**What is required**
Leaving out the pictures, restate each record below word for word.

**Supplied records**
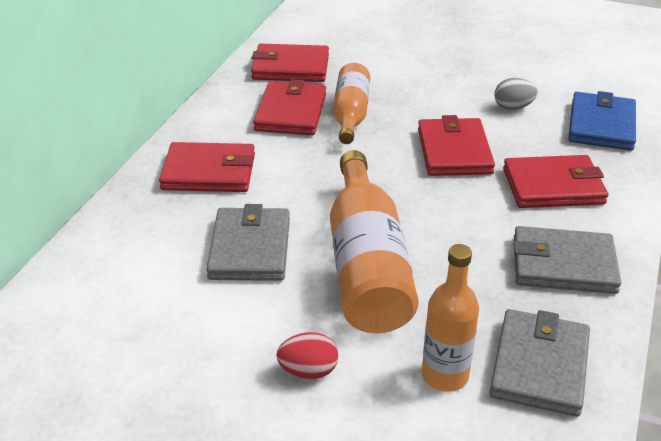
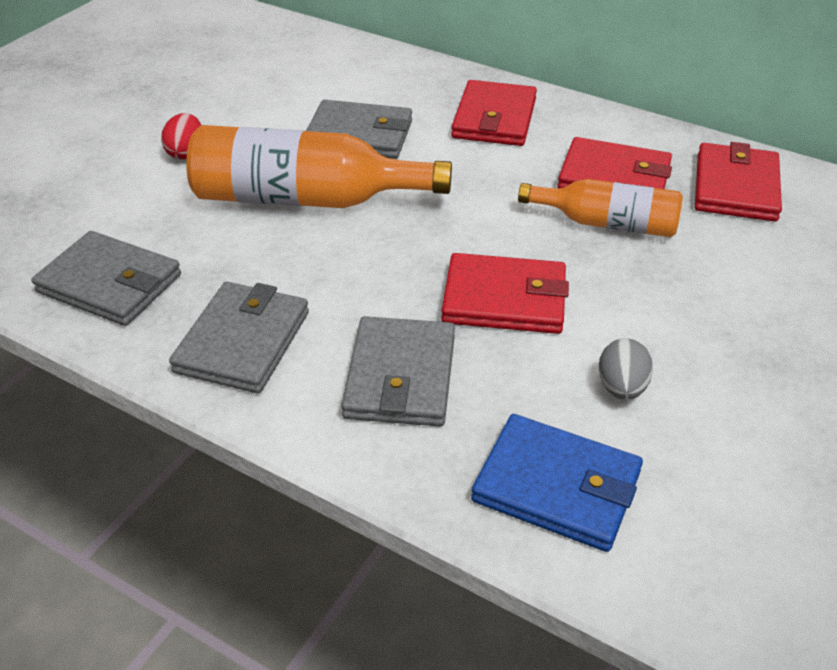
camera: 100 degrees right, 5 degrees up
(445, 375) = (136, 223): orange bottle -> none
(553, 186) = (400, 376): red wallet -> grey wallet

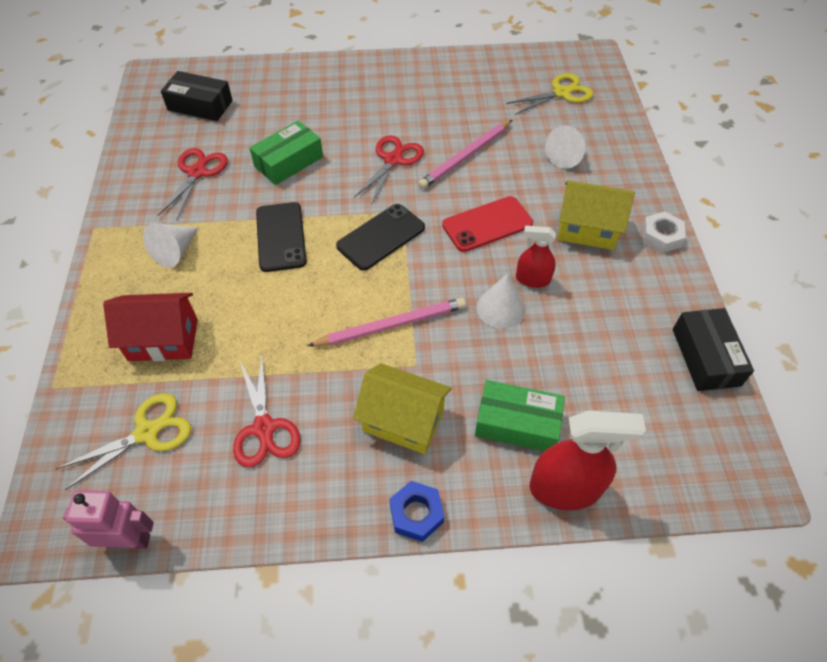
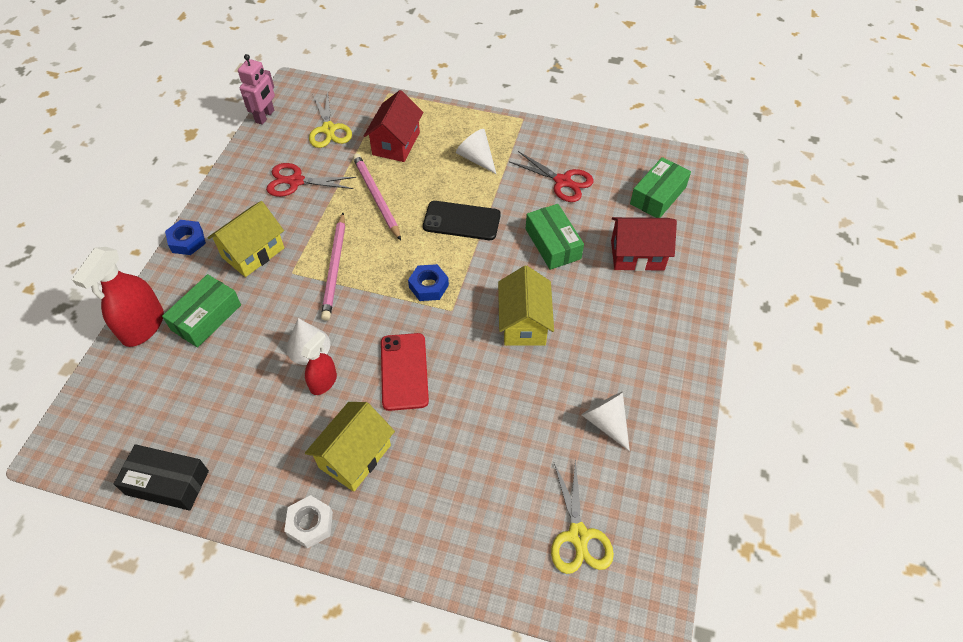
camera: 110 degrees right, 0 degrees up
(200, 105) = (658, 195): black box -> green box
(283, 106) = (637, 255): none -> red house
(381, 237) = (428, 286): black phone -> blue nut
(393, 160) = (524, 323): red scissors -> yellow house
(465, 157) = (504, 387): pink pencil -> pink pencil (376, 197)
(566, 156) = (465, 487): white cone -> white cone (606, 422)

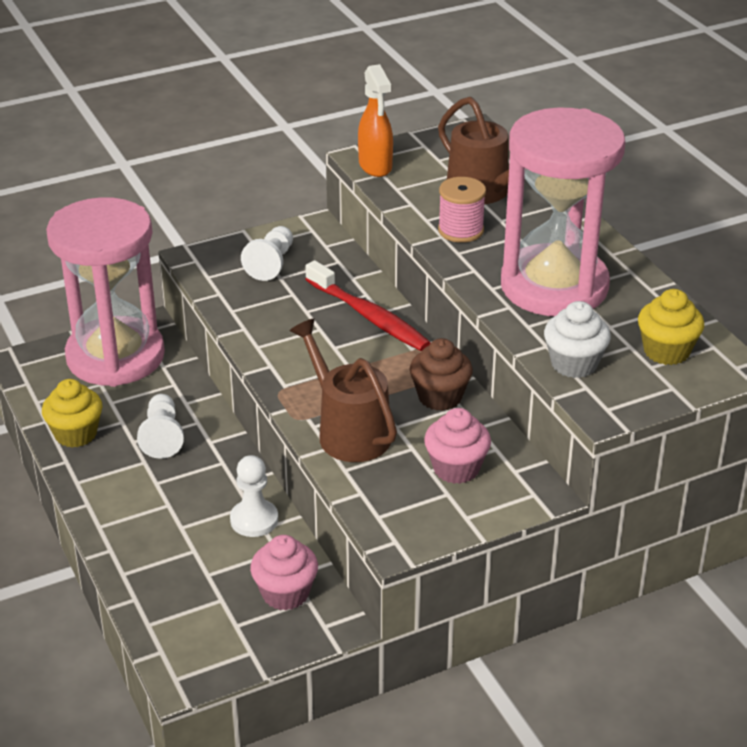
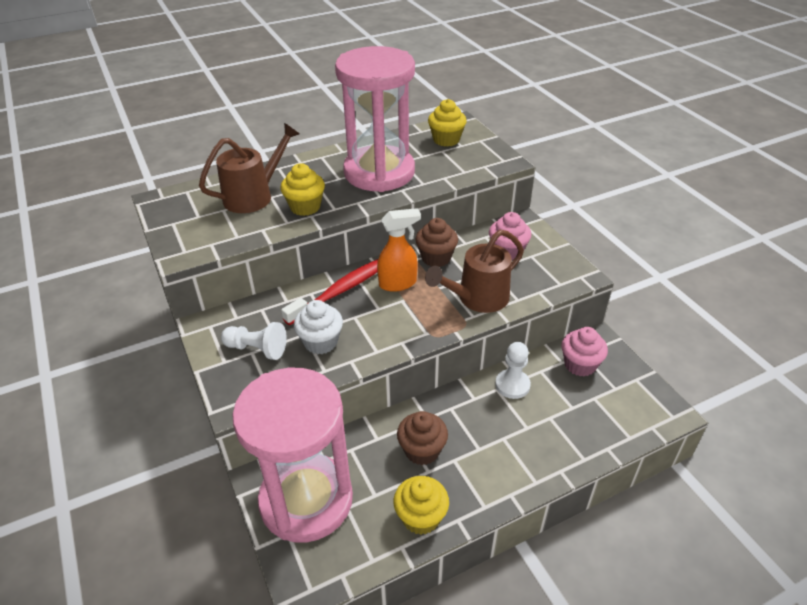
camera: 90 degrees left, 5 degrees up
(162, 436) = (422, 450): white pawn -> brown cupcake
(375, 166) = (199, 247): orange spray bottle -> orange spray bottle (398, 283)
(460, 230) = (305, 207): pink spool -> yellow cupcake
(574, 364) = (462, 169): white cupcake -> white cupcake (321, 342)

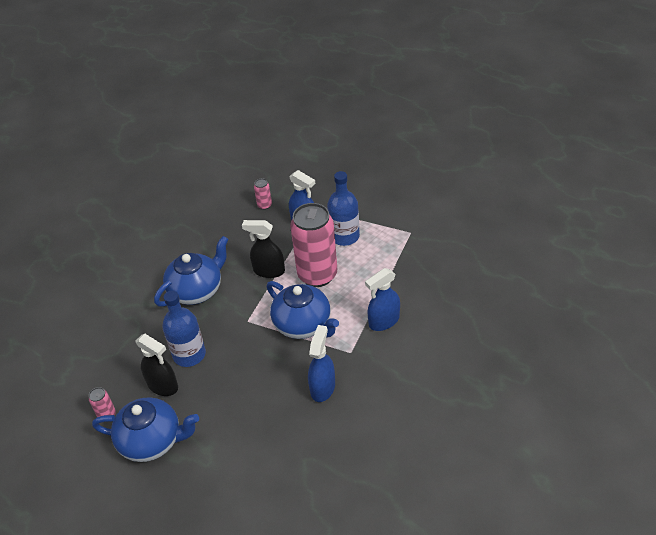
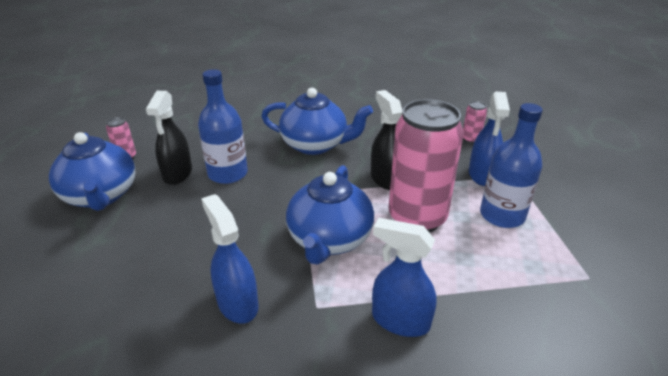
camera: 55 degrees right, 10 degrees down
(323, 387) = (237, 303): blue spray bottle -> blue spray bottle turned 105 degrees counterclockwise

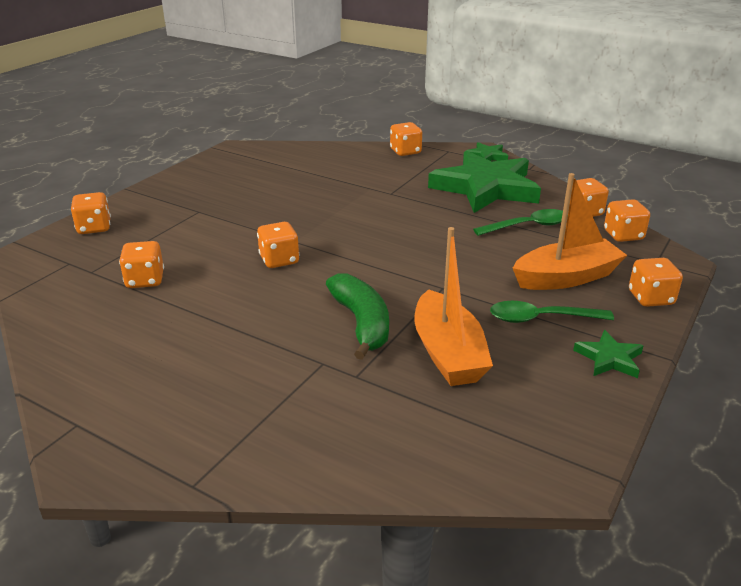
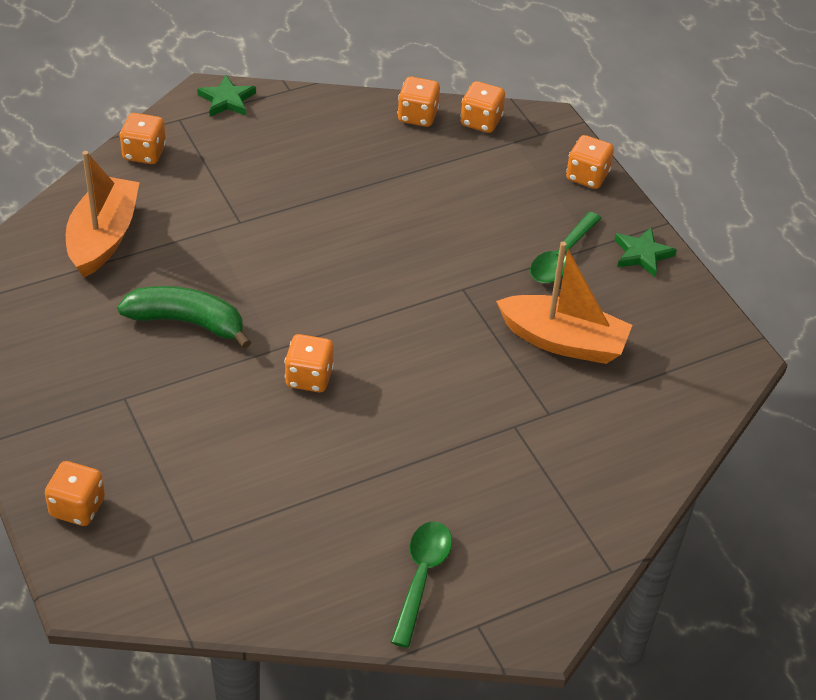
camera: 60 degrees left, 15 degrees up
(145, 280) = (256, 500): orange dice -> none
(362, 323) = (476, 372): green banana -> green banana (187, 322)
(485, 188) = (301, 147): green star -> none
(527, 226) = (407, 168): green spoon -> green spoon (421, 577)
(566, 277) = (516, 202): orange boat -> orange boat (103, 237)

**Result of the task**
camera: 100 degrees right, 5 degrees up
(445, 375) = (136, 223): orange bottle -> none
(553, 186) = (400, 376): red wallet -> grey wallet

camera: 110 degrees right, 0 degrees up
(200, 105) = (658, 195): black box -> green box
(283, 106) = (637, 255): none -> red house
(381, 237) = (428, 286): black phone -> blue nut
(393, 160) = (524, 323): red scissors -> yellow house
(465, 157) = (504, 387): pink pencil -> pink pencil (376, 197)
(566, 156) = (465, 487): white cone -> white cone (606, 422)

camera: 90 degrees left, 5 degrees up
(162, 436) = (422, 450): white pawn -> brown cupcake
(375, 166) = (199, 247): orange spray bottle -> orange spray bottle (398, 283)
(460, 230) = (305, 207): pink spool -> yellow cupcake
(574, 364) = (462, 169): white cupcake -> white cupcake (321, 342)

camera: 55 degrees right, 10 degrees down
(323, 387) = (237, 303): blue spray bottle -> blue spray bottle turned 105 degrees counterclockwise

camera: 60 degrees left, 15 degrees up
(145, 280) = (256, 500): orange dice -> none
(362, 323) = (476, 372): green banana -> green banana (187, 322)
(485, 188) = (301, 147): green star -> none
(527, 226) = (407, 168): green spoon -> green spoon (421, 577)
(566, 277) = (516, 202): orange boat -> orange boat (103, 237)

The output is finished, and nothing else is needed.